Exercise objective |
Quote the records in full and leave their pictures out.

Input data |
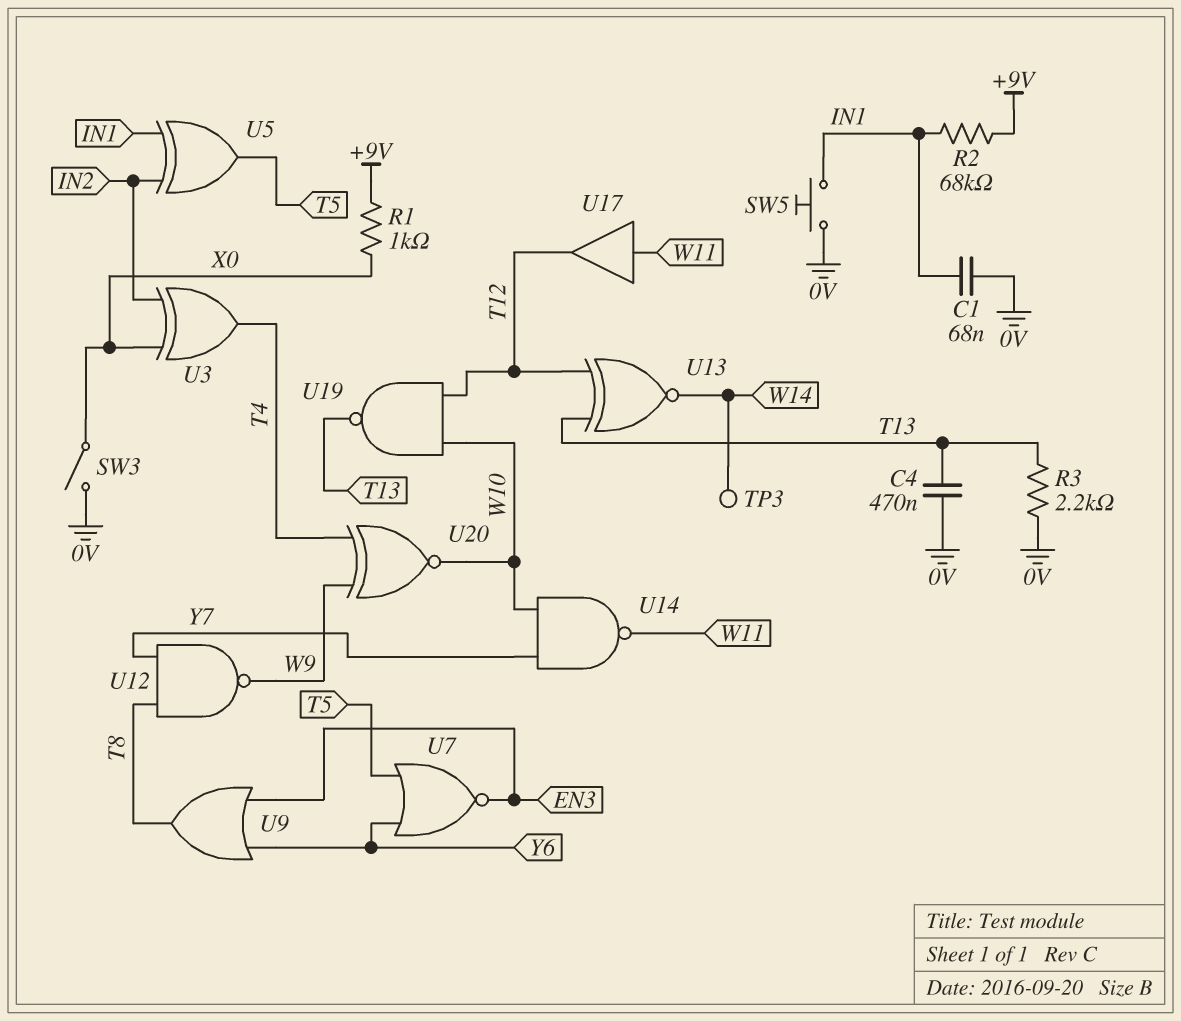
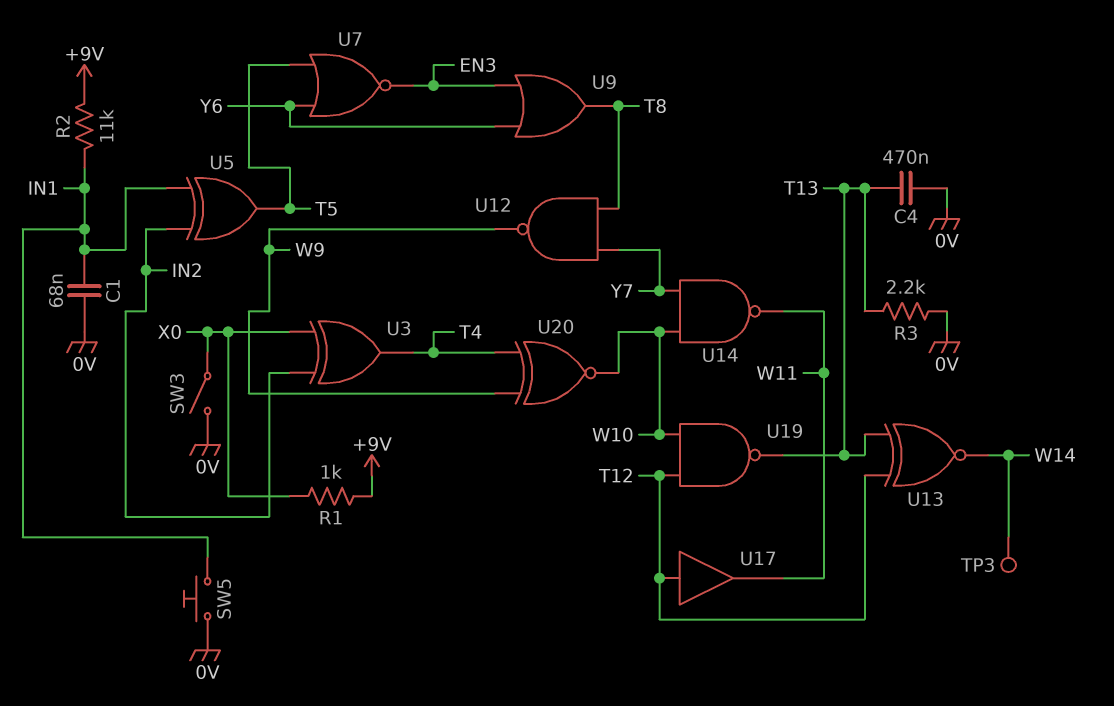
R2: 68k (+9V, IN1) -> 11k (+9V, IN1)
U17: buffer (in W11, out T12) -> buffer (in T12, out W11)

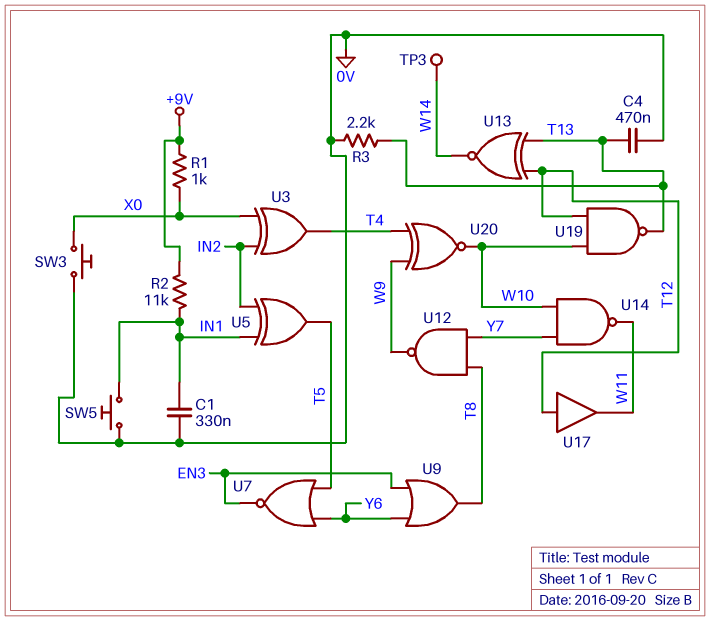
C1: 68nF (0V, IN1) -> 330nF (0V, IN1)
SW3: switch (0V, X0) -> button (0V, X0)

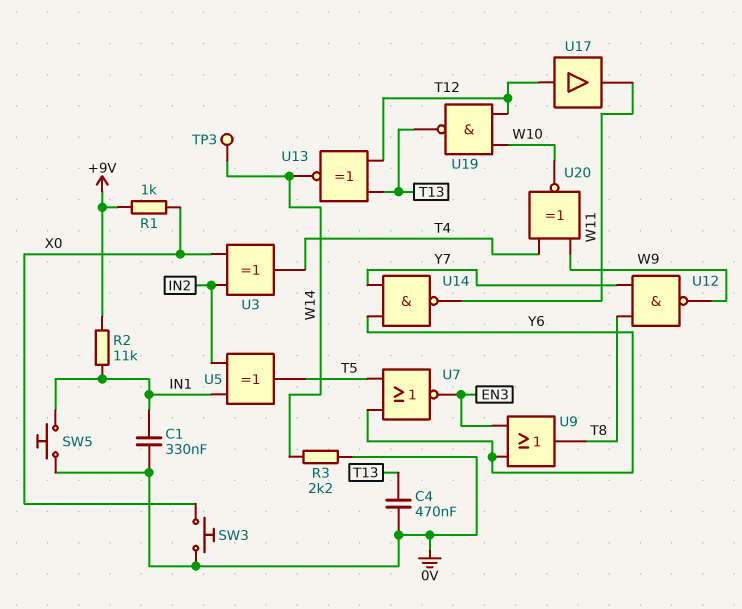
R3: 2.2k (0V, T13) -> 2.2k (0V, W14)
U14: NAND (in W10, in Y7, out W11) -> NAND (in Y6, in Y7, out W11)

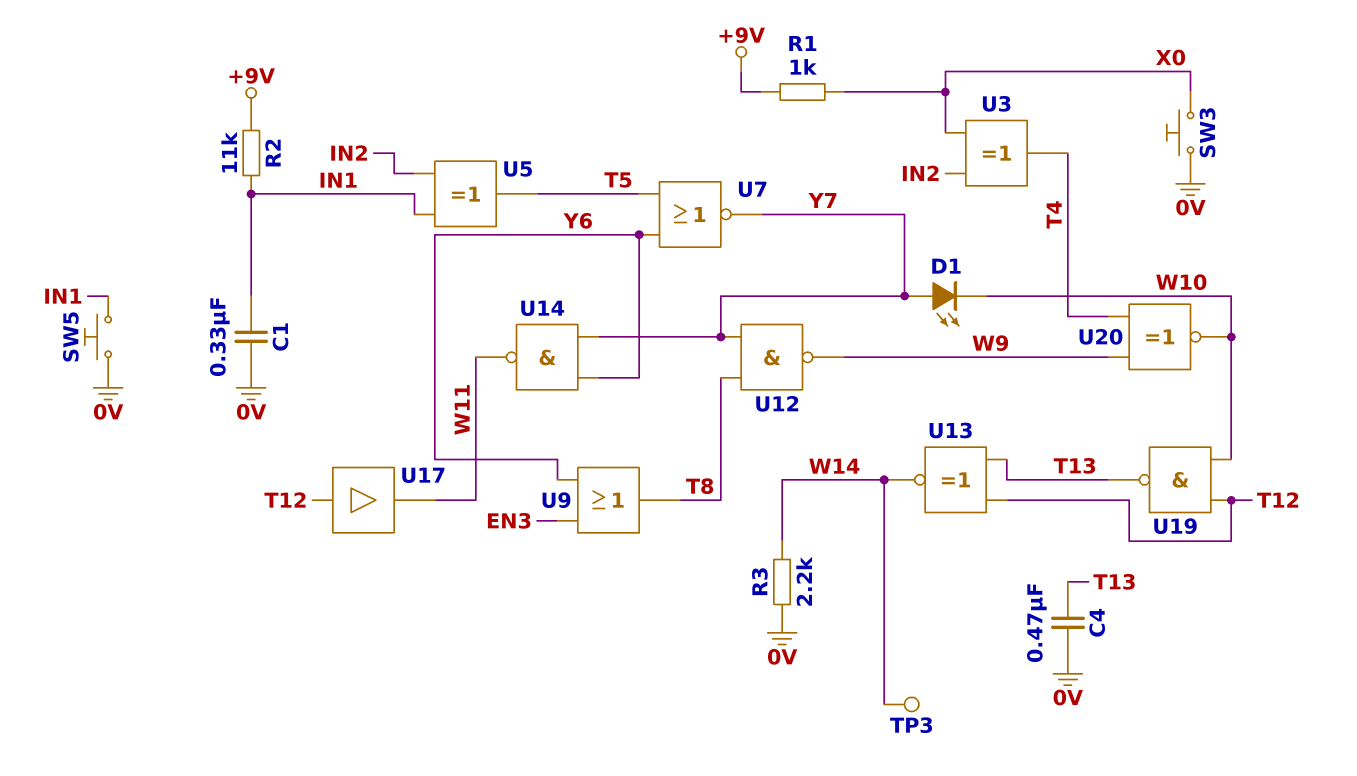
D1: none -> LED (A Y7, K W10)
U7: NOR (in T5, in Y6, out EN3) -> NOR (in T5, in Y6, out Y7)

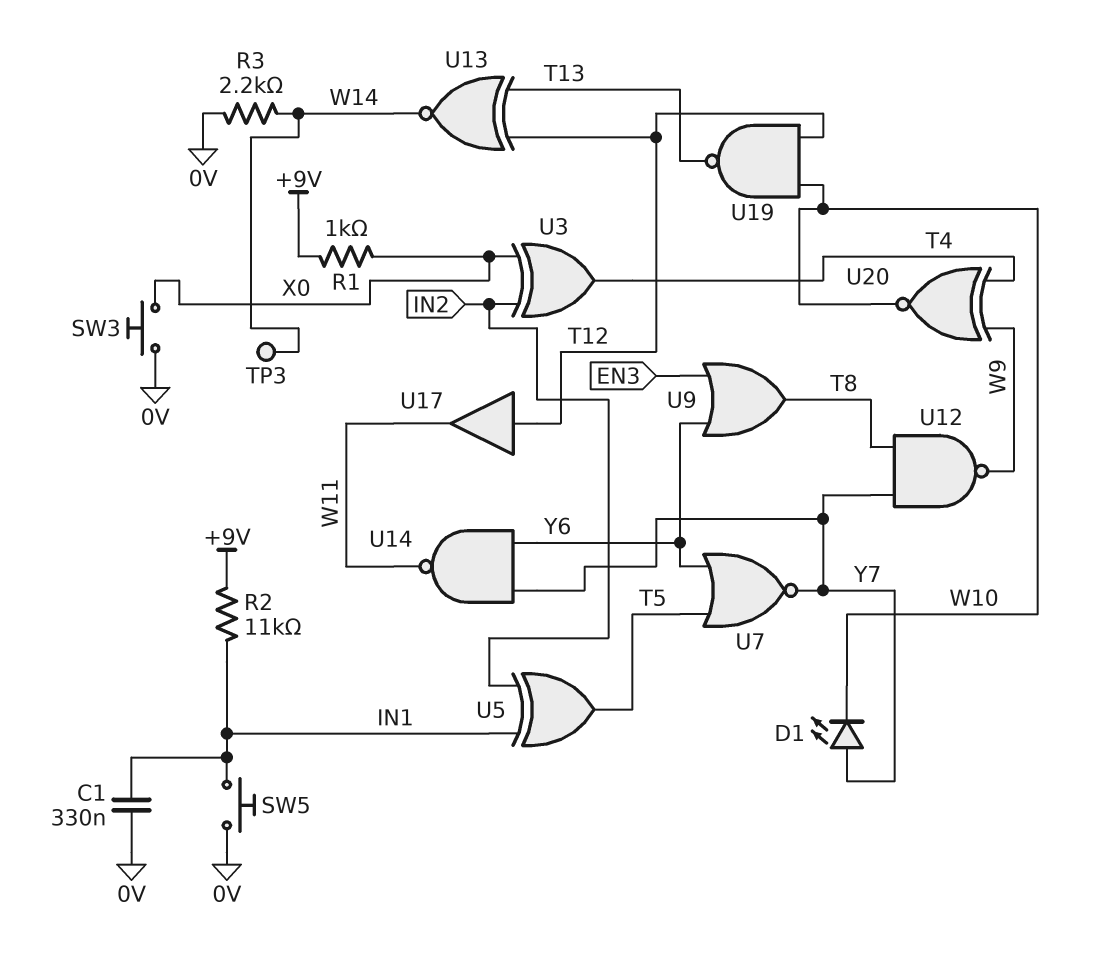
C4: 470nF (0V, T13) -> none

Finished exercise |
R2: 68k (+9V, IN1) -> 11k (+9V, IN1)
U17: buffer (in W11, out T12) -> buffer (in T12, out W11)

C1: 68nF (0V, IN1) -> 330nF (0V, IN1)
SW3: switch (0V, X0) -> button (0V, X0)

R3: 2.2k (0V, T13) -> 2.2k (0V, W14)
U14: NAND (in W10, in Y7, out W11) -> NAND (in Y6, in Y7, out W11)

D1: none -> LED (A Y7, K W10)
U7: NOR (in T5, in Y6, out EN3) -> NOR (in T5, in Y6, out Y7)

C4: 470nF (0V, T13) -> none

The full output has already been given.